• EXERCISE AIM
Transcribe exactly the line that contains "change,first,where,second,where,amount" and each line that comes after it in the material, the last line included, and nothing more.

#### COLLECTED DATA ####

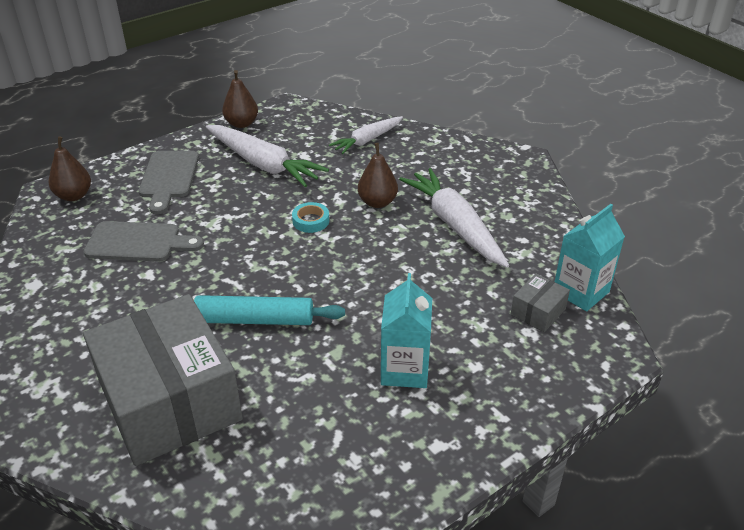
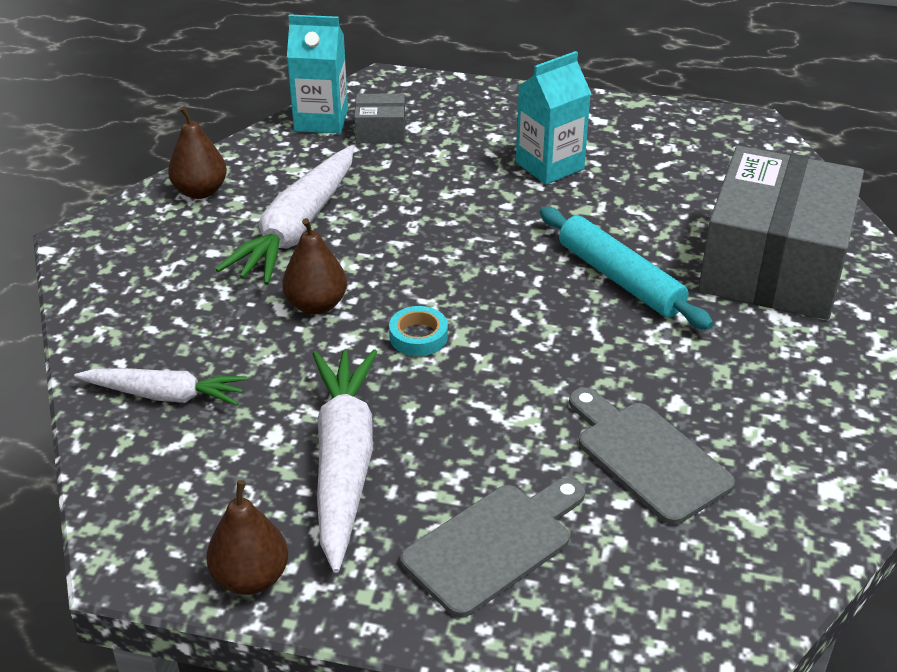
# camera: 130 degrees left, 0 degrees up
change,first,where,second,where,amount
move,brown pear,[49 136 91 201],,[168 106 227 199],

####

• SOLUTION TO THIS TASK
change,first,where,second,where,amount
move,brown pear,[49 136 91 201],,[168 106 227 199],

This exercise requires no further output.